| Aim of the exercise |
Only the lines from the top of the records below through the line containing "BROWN PEAR (572,97,616,176)" should be printed, exactly and without pictures.

| Data shown |
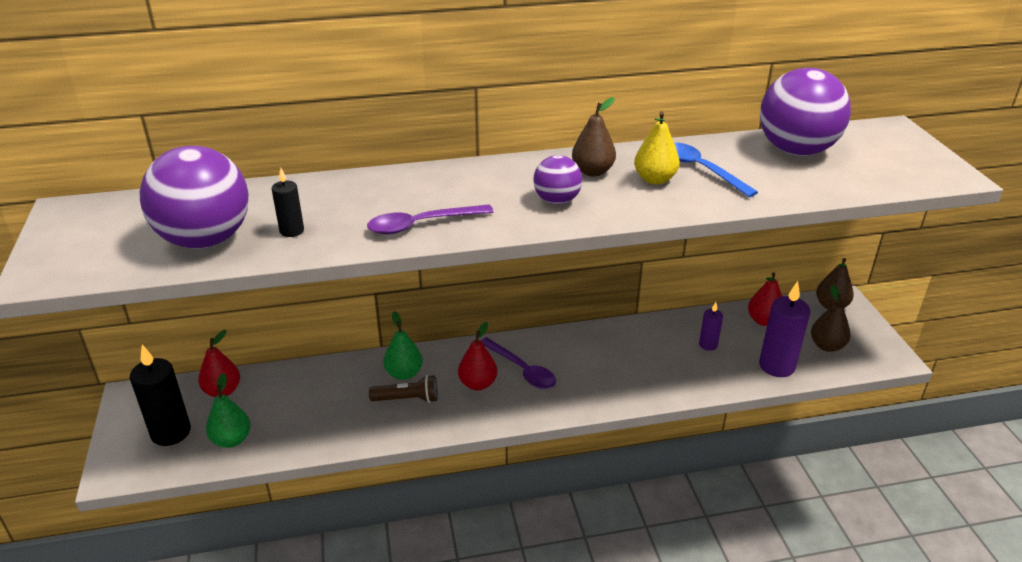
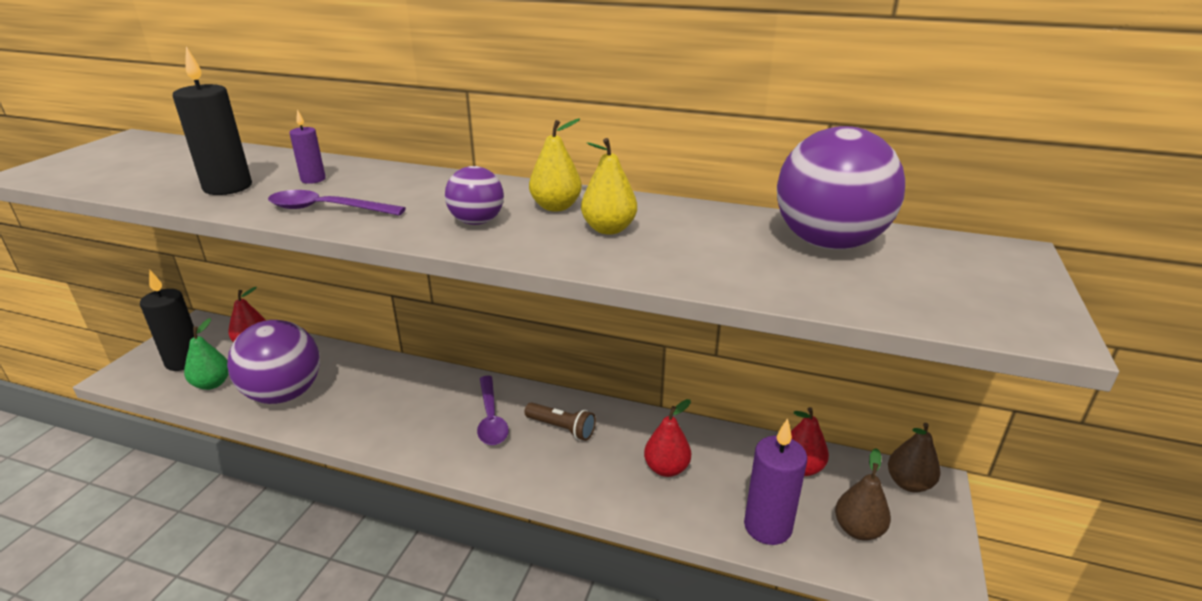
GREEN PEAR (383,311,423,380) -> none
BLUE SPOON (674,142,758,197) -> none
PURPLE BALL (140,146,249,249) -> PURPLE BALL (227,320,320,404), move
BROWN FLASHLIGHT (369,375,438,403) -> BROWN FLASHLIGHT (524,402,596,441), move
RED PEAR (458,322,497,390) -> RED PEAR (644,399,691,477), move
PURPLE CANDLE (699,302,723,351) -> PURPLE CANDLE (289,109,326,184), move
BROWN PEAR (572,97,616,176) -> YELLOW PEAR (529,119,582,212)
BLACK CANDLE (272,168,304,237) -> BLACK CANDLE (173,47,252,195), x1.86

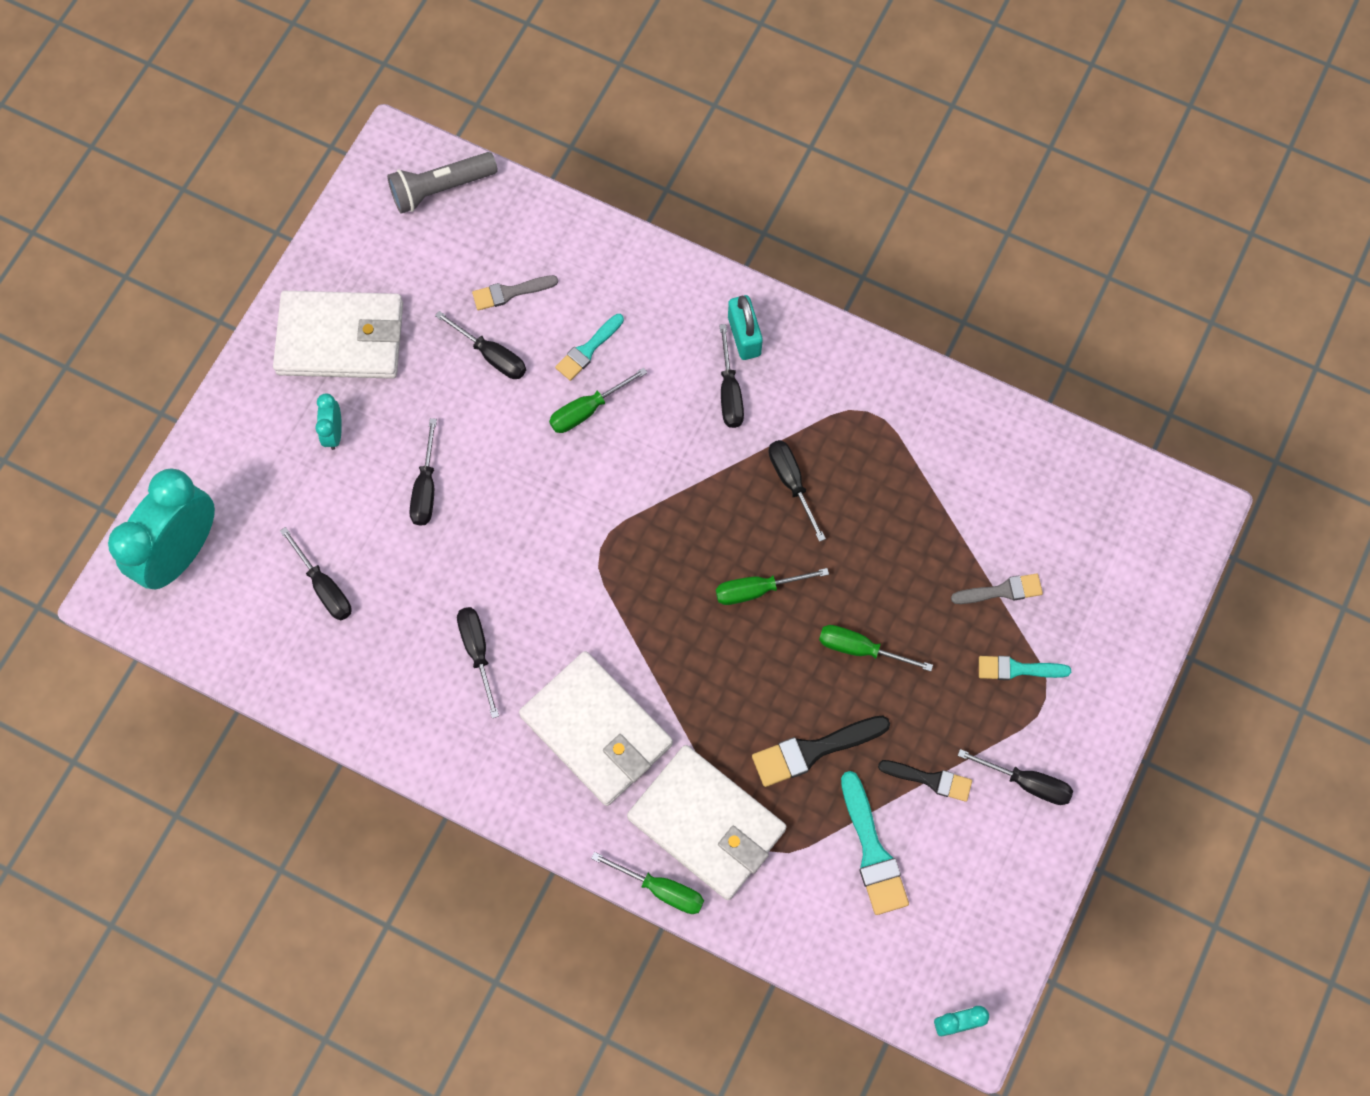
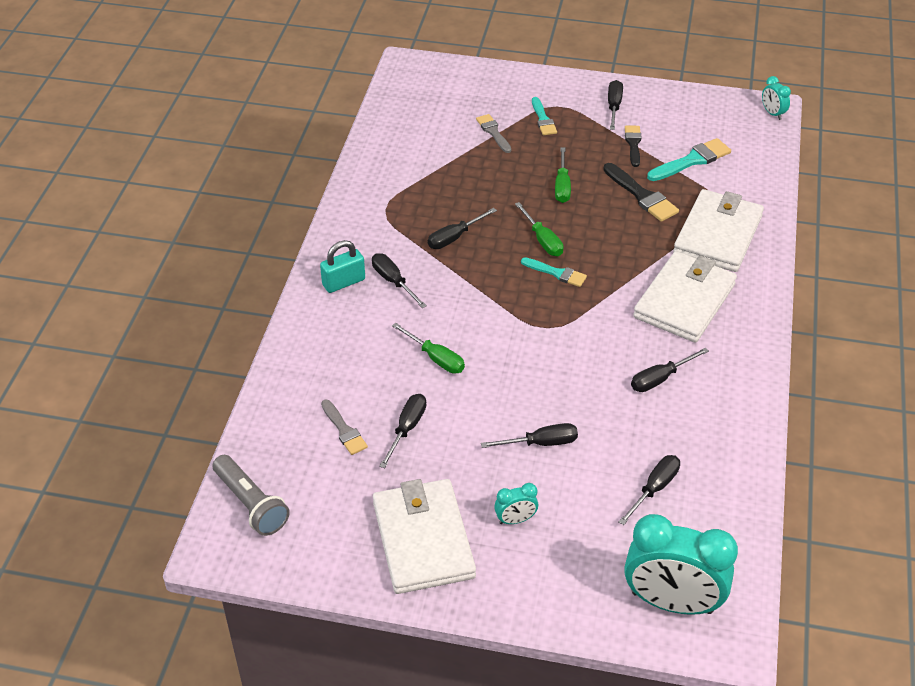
GREEN SCREWDRIVER (591,852,704,914) -> none
TURQUOISE BRUSH (555,314,624,381) -> TURQUOISE BRUSH (521,257,587,287), move
BLACK SCREWDRIVER (719,324,744,428) -> BLACK SCREWDRIVER (372,253,427,308), 105 degrees counterclockwise

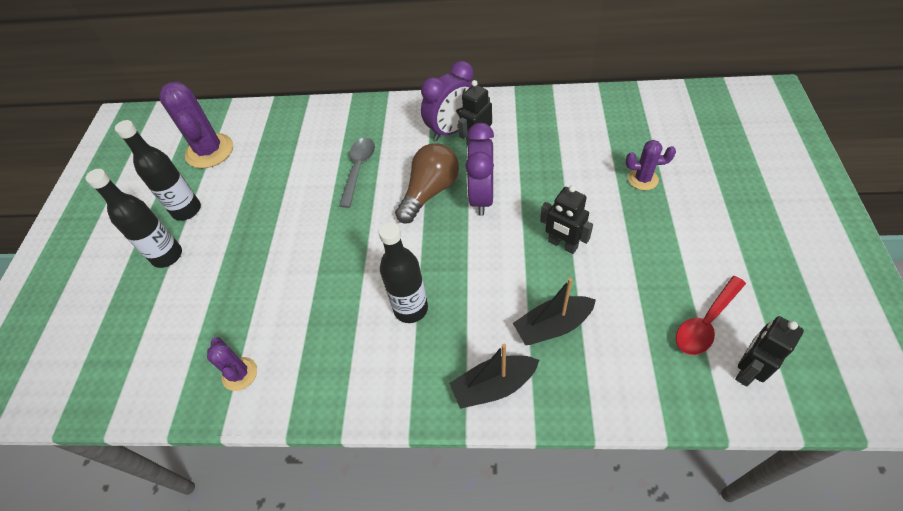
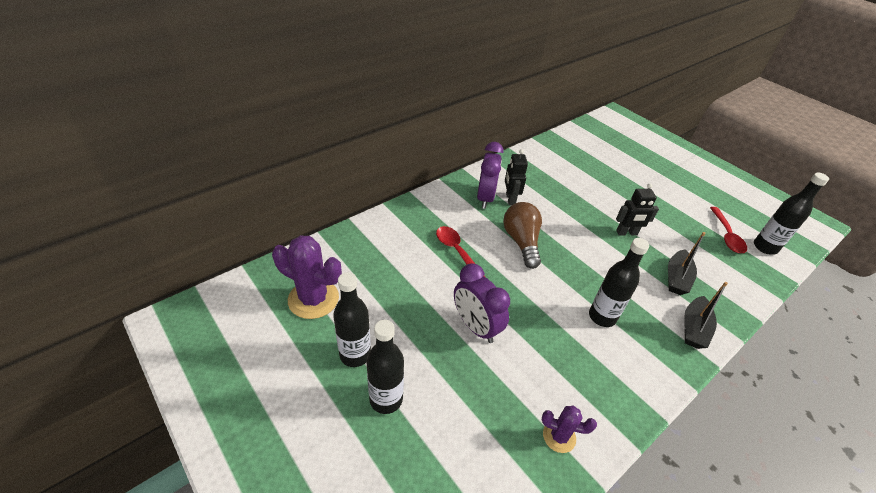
PURPLE CACTUS (626,140,676,190) -> none
PURPLE CLOCK (465,123,494,216) -> PURPLE CLOCK (454,263,510,343), move
BLACK ROBOT (735,316,804,387) -> BLACK BOTTLE (754,173,829,255)
GREY SPOON (339,138,375,208) -> RED SPOON (436,226,485,277)

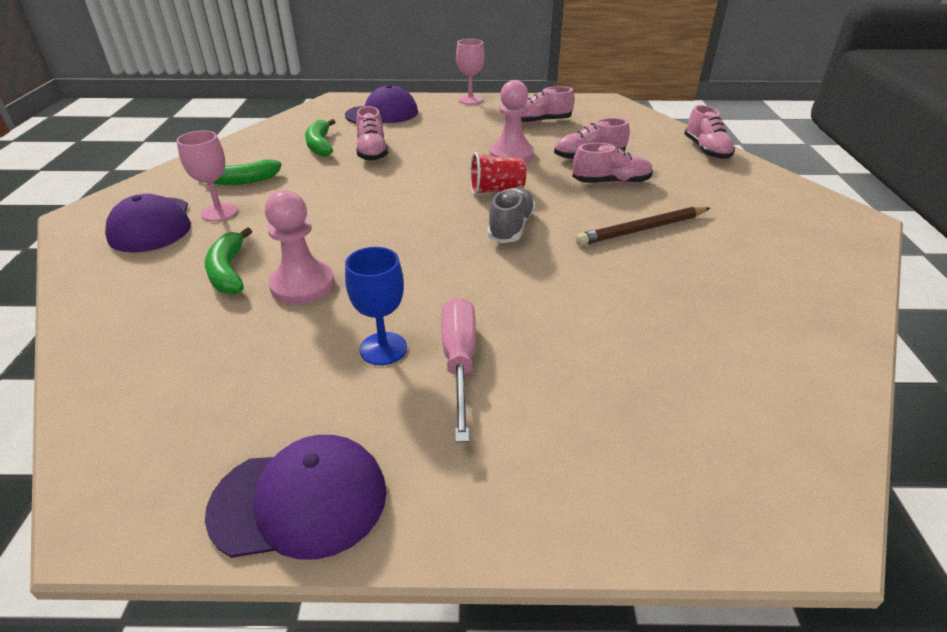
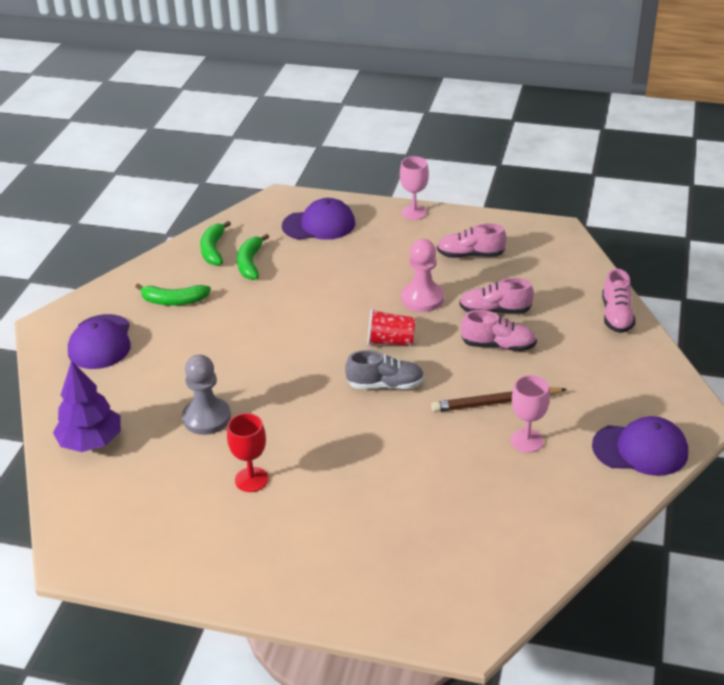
PINK SHOE (356,106,388,161) -> none
PINK SCREWDRIVER (441,297,476,443) -> none
none -> PURPLE TREE (53,360,121,452)
PINK GOBLET (177,131,238,221) -> PINK GOBLET (511,375,550,453), move
GREEN BANANA (205,227,252,294) -> GREEN BANANA (200,221,231,266), move
PURPLE CAP (205,435,387,560) -> PURPLE CAP (592,416,688,476), move
PINK PAWN (265,190,335,305) -> GREY PAWN (182,355,231,435)
BLUE GOBLET (345,247,407,365) -> RED GOBLET (227,413,269,492)
GREY SHOE (487,187,536,243) -> GREY SHOE (345,350,424,389), 60 degrees clockwise

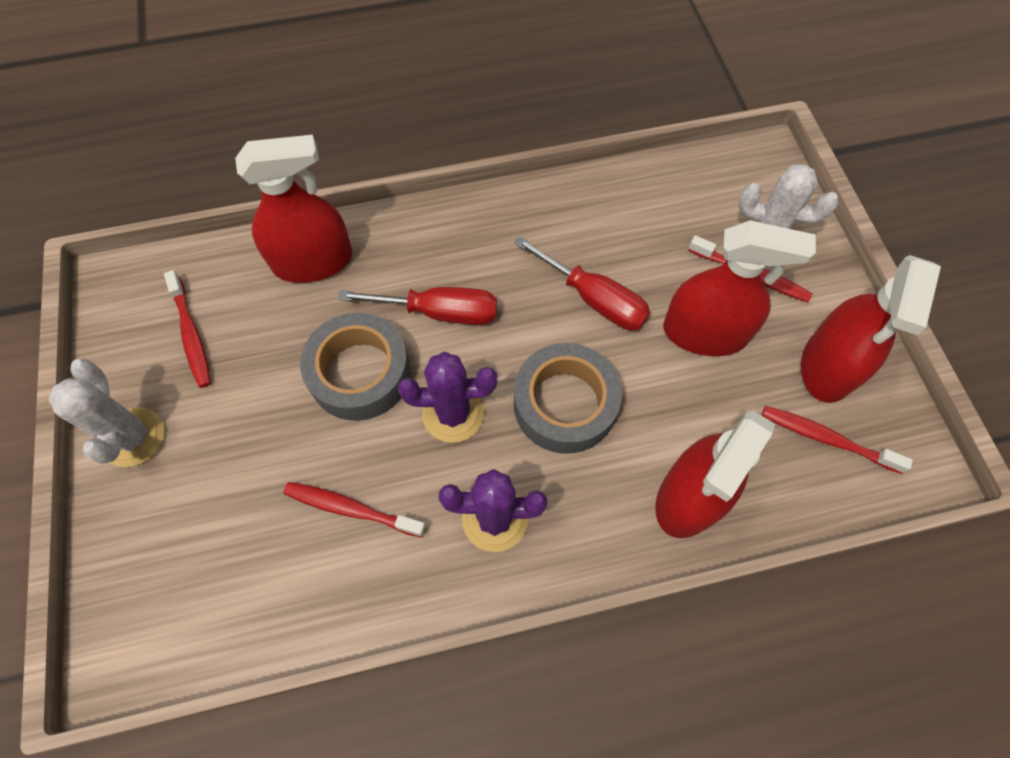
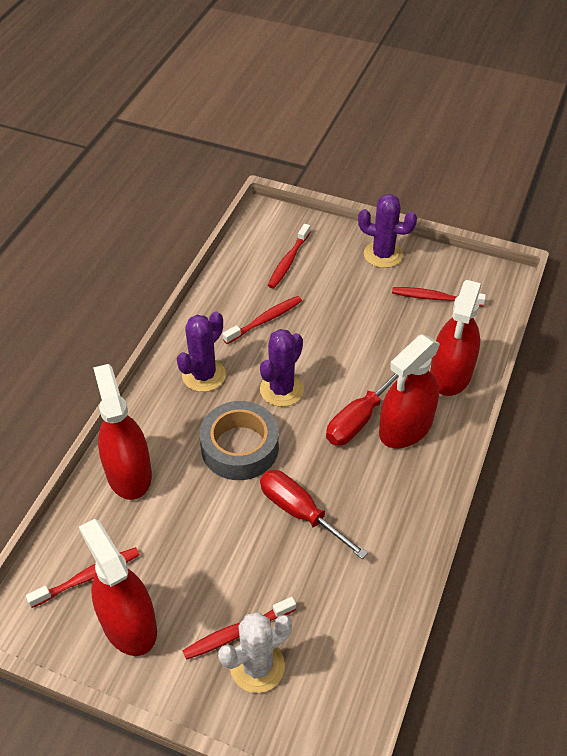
GREY TAPE (300,313,411,421) -> none
none -> RED TOOTHBRUSH (268,224,310,288)
RED SPRAY BOTTLE (663,221,816,356) -> RED SPRAY BOTTLE (379,334,440,448), move
WHITE CACTUS (49,358,164,467) -> PURPLE CACTUS (358,194,417,268)
RED SCREWDRIVER (514,236,651,330) -> RED SCREWDRIVER (260,470,368,559), 60 degrees clockwise

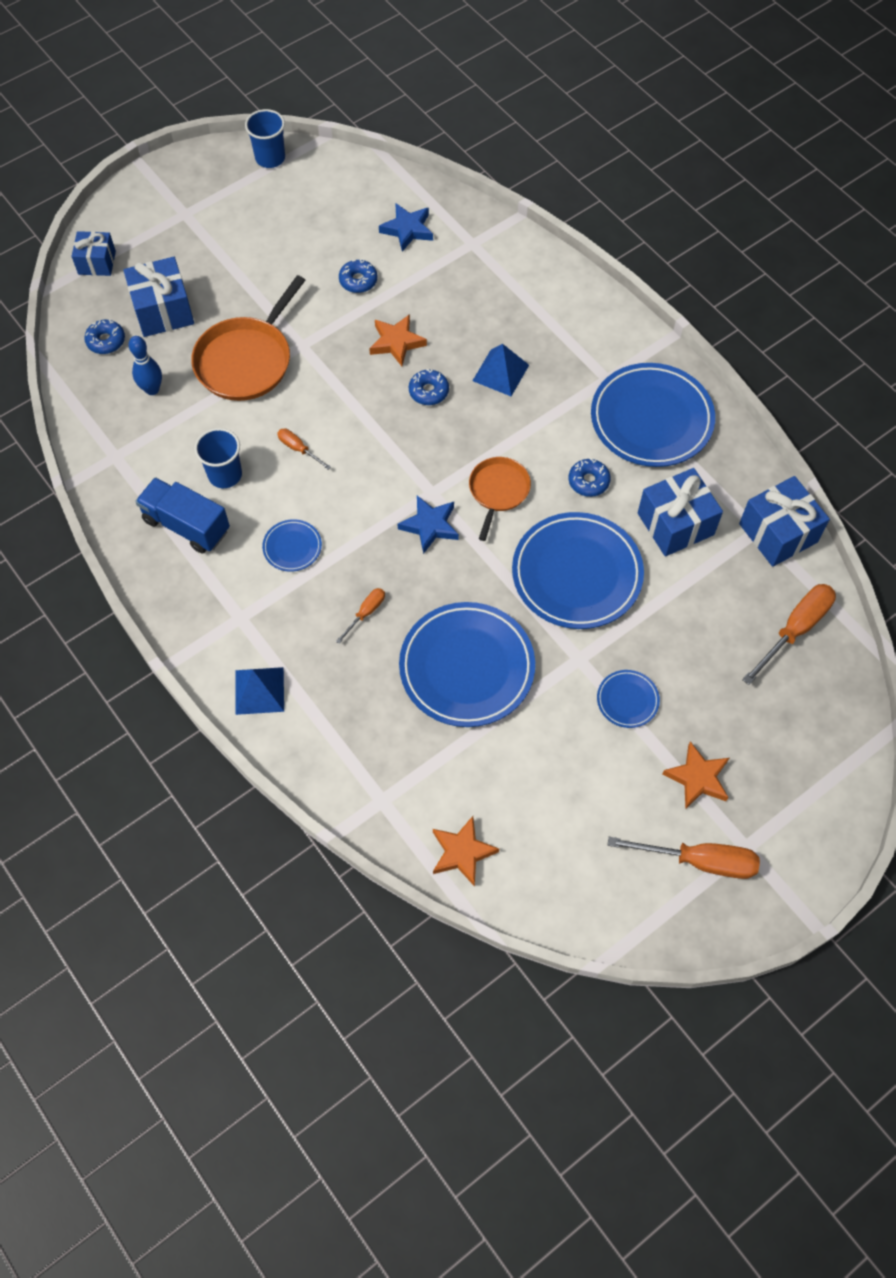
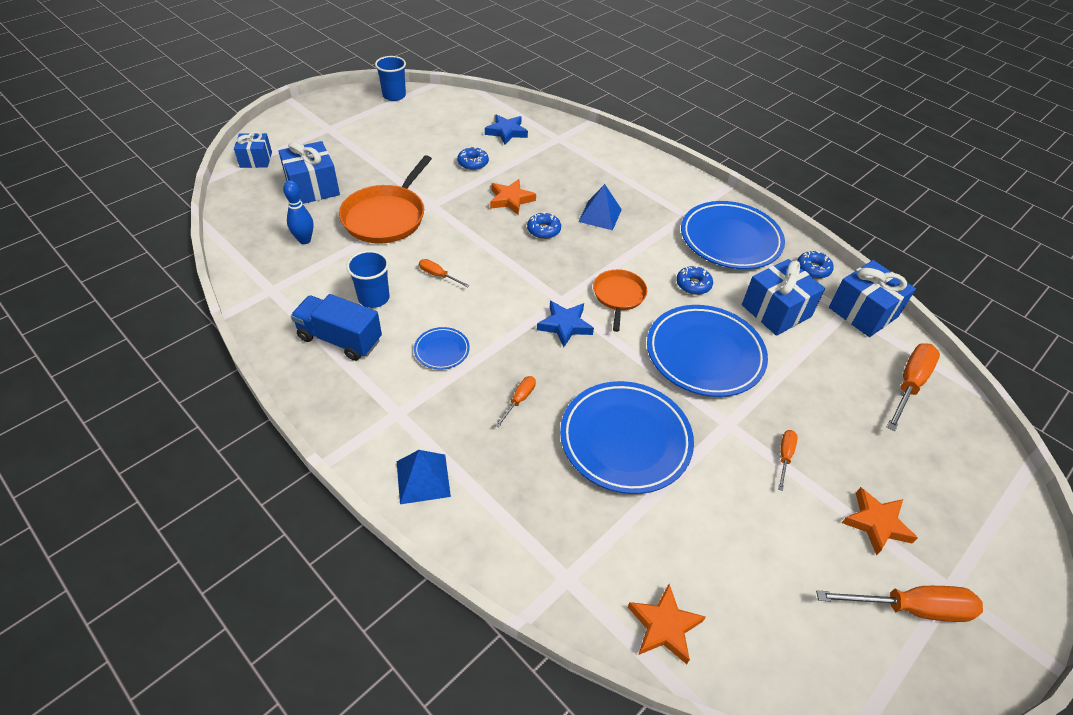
BLUE DONUT (84,319,125,354) -> BLUE DONUT (797,250,834,278), move
BLUE PLATE (597,670,660,728) -> ORANGE SCREWDRIVER (778,430,798,491)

| Task response |
GREEN PEAR (383,311,423,380) -> none
BLUE SPOON (674,142,758,197) -> none
PURPLE BALL (140,146,249,249) -> PURPLE BALL (227,320,320,404), move
BROWN FLASHLIGHT (369,375,438,403) -> BROWN FLASHLIGHT (524,402,596,441), move
RED PEAR (458,322,497,390) -> RED PEAR (644,399,691,477), move
PURPLE CANDLE (699,302,723,351) -> PURPLE CANDLE (289,109,326,184), move
BROWN PEAR (572,97,616,176) -> YELLOW PEAR (529,119,582,212)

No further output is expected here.